Repeat all the lines below exactly, but omit the pictures.

[Synthetic geometry scene data]
----------
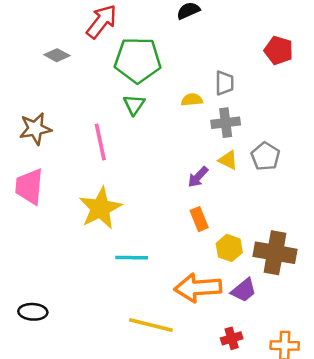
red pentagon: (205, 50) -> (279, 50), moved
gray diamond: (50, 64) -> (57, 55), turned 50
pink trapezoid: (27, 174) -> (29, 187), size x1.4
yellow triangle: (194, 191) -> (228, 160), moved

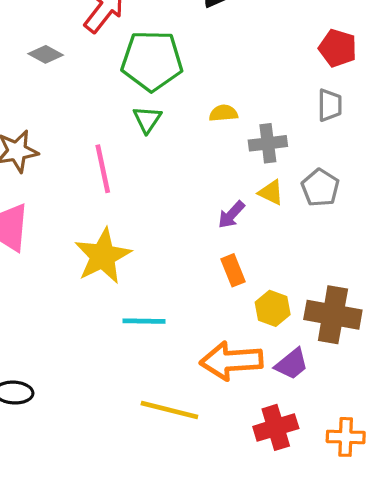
gray trapezoid: (224, 83) -> (330, 105), moved
red cross: (232, 338) -> (276, 427), size x1.5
----------
### ANSWER TO THIS PROBLEM
red pentagon: (205, 50) -> (279, 50), moved
gray diamond: (50, 64) -> (57, 55), turned 50
pink trapezoid: (27, 174) -> (29, 187), size x1.4
yellow triangle: (194, 191) -> (228, 160), moved

gray trapezoid: (224, 83) -> (330, 105), moved
red cross: (232, 338) -> (276, 427), size x1.5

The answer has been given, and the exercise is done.